*** MATERIAL PROVIDED ***

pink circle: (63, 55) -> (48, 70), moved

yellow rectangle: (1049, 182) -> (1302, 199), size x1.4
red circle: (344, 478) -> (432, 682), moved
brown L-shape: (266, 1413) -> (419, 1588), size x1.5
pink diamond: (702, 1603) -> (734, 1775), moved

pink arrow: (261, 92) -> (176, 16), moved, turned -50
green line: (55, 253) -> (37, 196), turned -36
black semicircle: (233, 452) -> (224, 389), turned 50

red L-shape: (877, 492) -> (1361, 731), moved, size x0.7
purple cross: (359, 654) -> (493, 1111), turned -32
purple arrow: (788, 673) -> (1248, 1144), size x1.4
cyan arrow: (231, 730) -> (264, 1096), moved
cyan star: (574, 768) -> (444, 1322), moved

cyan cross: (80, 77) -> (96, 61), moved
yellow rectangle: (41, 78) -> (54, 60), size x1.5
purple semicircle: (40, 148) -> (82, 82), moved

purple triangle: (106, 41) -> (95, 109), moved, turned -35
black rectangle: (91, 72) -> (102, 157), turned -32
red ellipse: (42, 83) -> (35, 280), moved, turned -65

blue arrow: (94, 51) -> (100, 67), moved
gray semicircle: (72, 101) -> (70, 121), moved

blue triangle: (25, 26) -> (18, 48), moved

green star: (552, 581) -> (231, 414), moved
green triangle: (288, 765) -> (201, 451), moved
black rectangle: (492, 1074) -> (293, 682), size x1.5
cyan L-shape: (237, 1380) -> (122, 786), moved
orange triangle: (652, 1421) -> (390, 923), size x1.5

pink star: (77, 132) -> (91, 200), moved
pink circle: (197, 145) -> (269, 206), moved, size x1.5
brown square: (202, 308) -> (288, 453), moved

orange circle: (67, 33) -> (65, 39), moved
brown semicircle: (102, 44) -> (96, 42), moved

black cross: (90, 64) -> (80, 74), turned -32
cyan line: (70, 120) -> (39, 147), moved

*** End of MATERIAL PROVIDED ***

- _WHAT YOU HAVE TO DO_: Return word for word the line with "black rectangle: (492, 1074)" and every line after it through the end of the records above.

- _ANSWER AREA_:
black rectangle: (492, 1074) -> (293, 682), size x1.5
cyan L-shape: (237, 1380) -> (122, 786), moved
orange triangle: (652, 1421) -> (390, 923), size x1.5

pink star: (77, 132) -> (91, 200), moved
pink circle: (197, 145) -> (269, 206), moved, size x1.5
brown square: (202, 308) -> (288, 453), moved

orange circle: (67, 33) -> (65, 39), moved
brown semicircle: (102, 44) -> (96, 42), moved

black cross: (90, 64) -> (80, 74), turned -32
cyan line: (70, 120) -> (39, 147), moved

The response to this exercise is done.